§ TASK INSTRUCTIONS:
Reproduce the listing below in full and without alteration, apart from its pictures.

§ DATA FOR ANALYSIS:
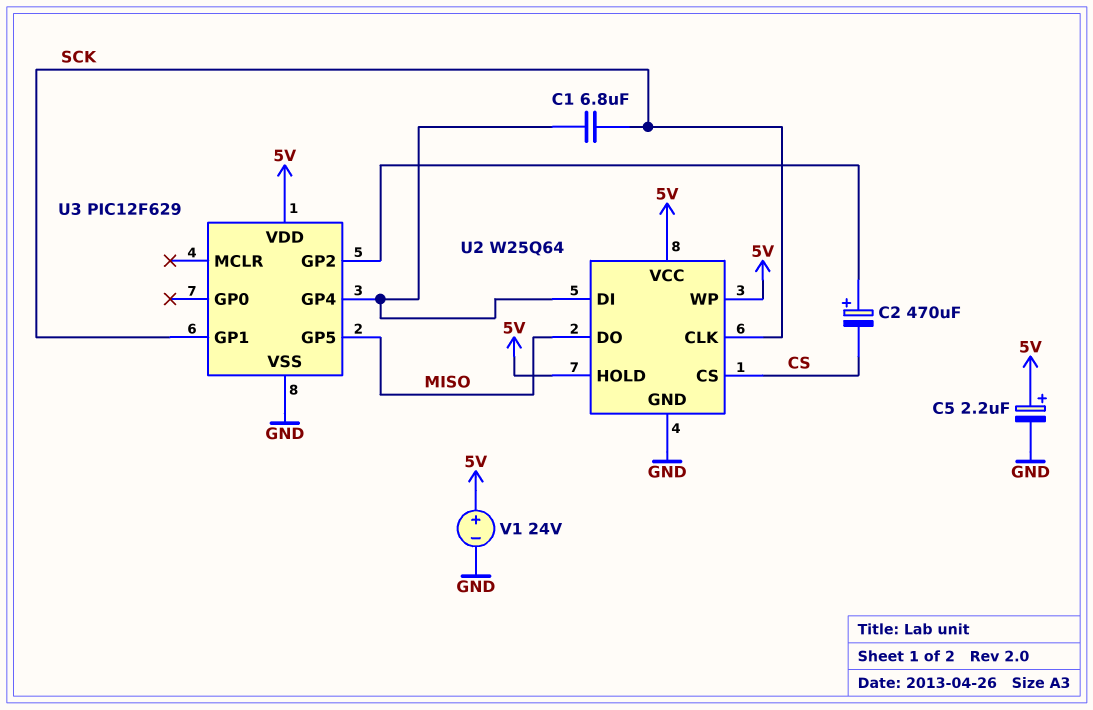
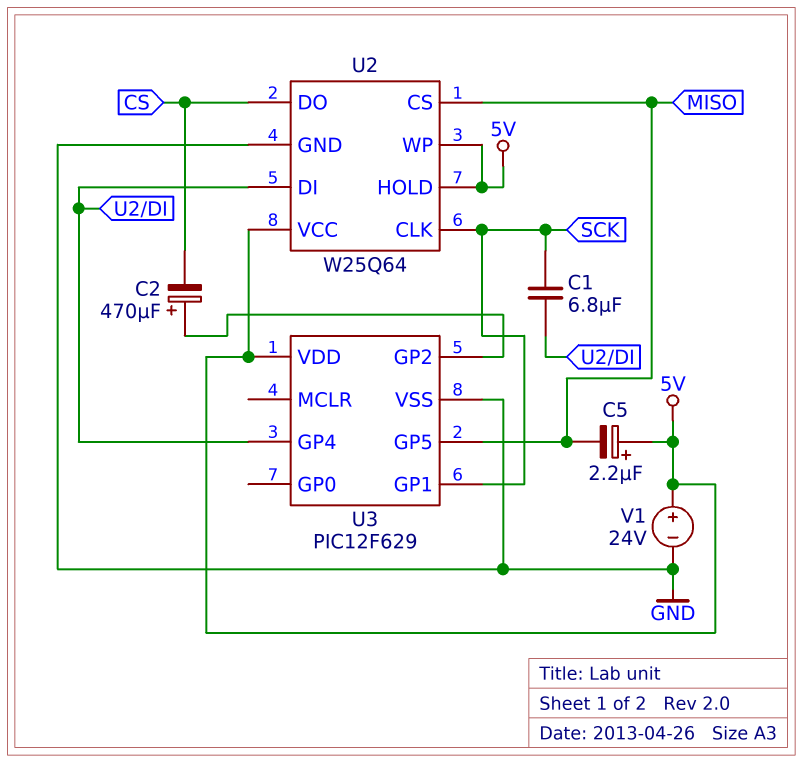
C5: 2.2uF (plus 5V, minus GND) -> 2.2uF (plus 5V, minus MISO)
U2 pin CS: CS -> MISO
U2 pin DO: MISO -> CS

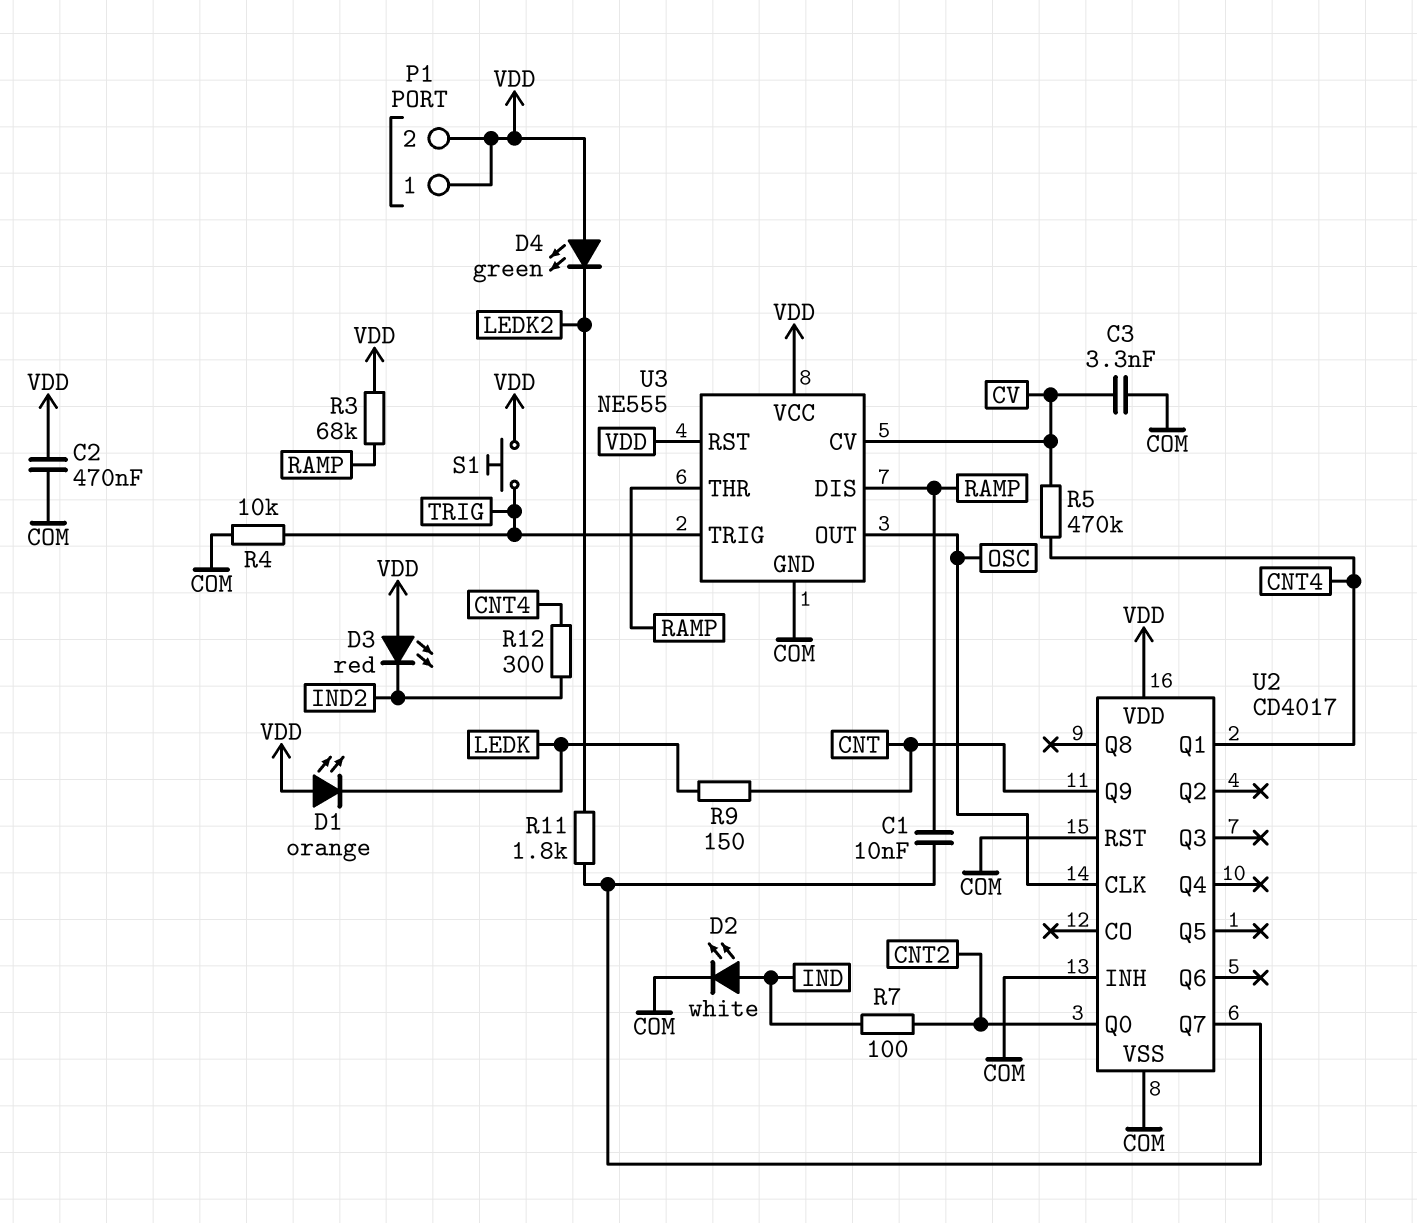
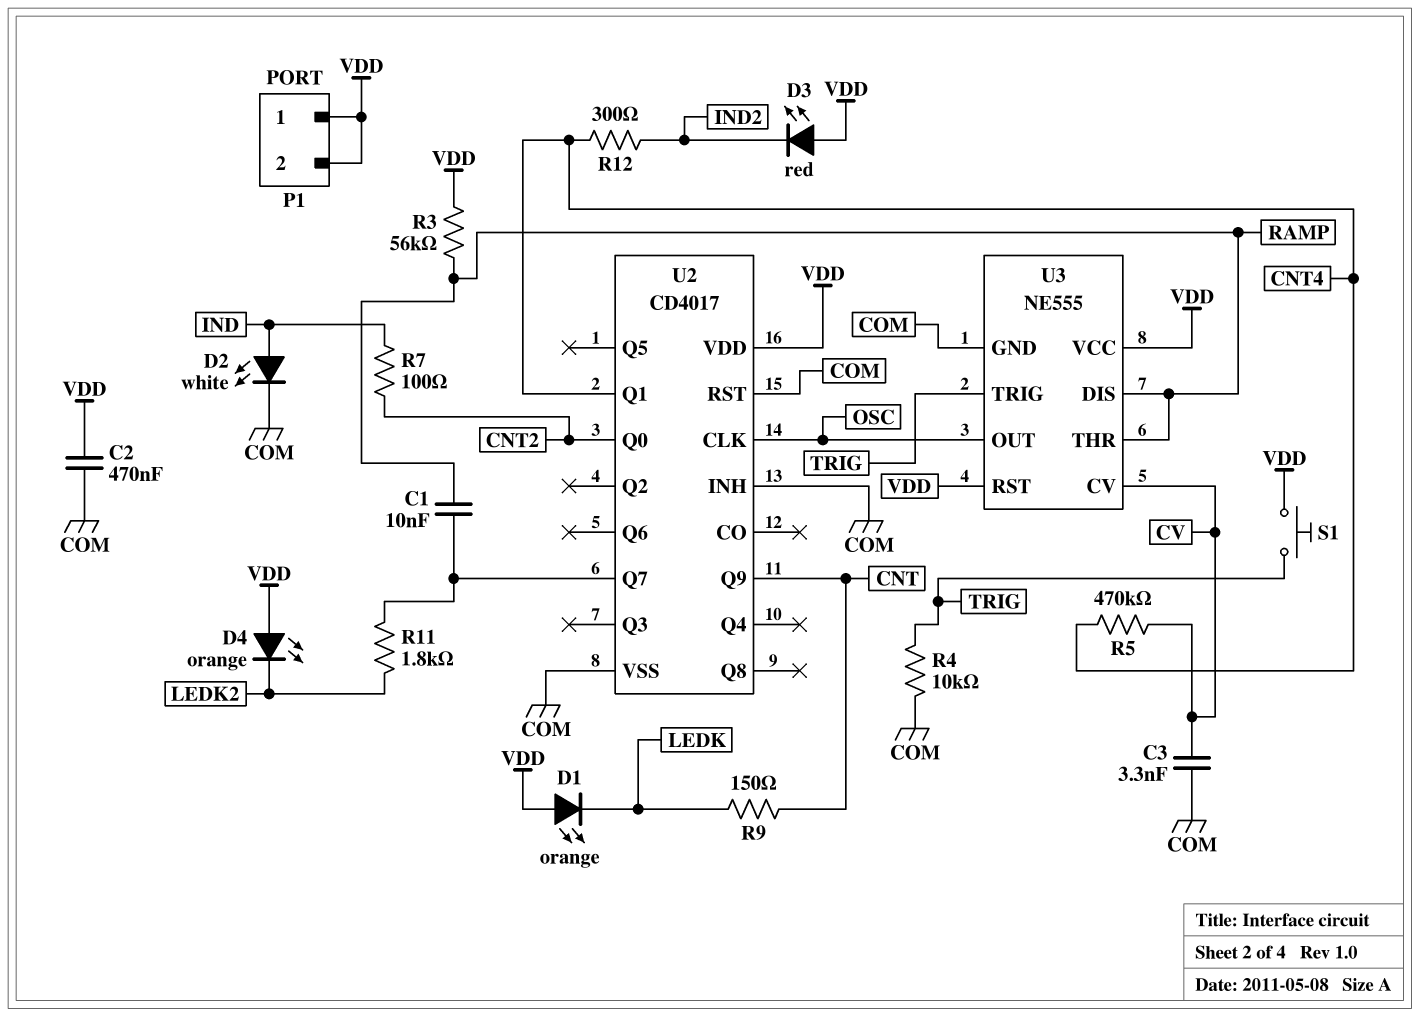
D4: LED green (A VDD, K LEDK2) -> LED orange (A VDD, K LEDK2)
R3: 68k (RAMP, VDD) -> 56k (RAMP, VDD)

§ RESPONSE TO THIS EXERCISE:
C5: 2.2uF (plus 5V, minus GND) -> 2.2uF (plus 5V, minus MISO)
U2 pin CS: CS -> MISO
U2 pin DO: MISO -> CS

D4: LED green (A VDD, K LEDK2) -> LED orange (A VDD, K LEDK2)
R3: 68k (RAMP, VDD) -> 56k (RAMP, VDD)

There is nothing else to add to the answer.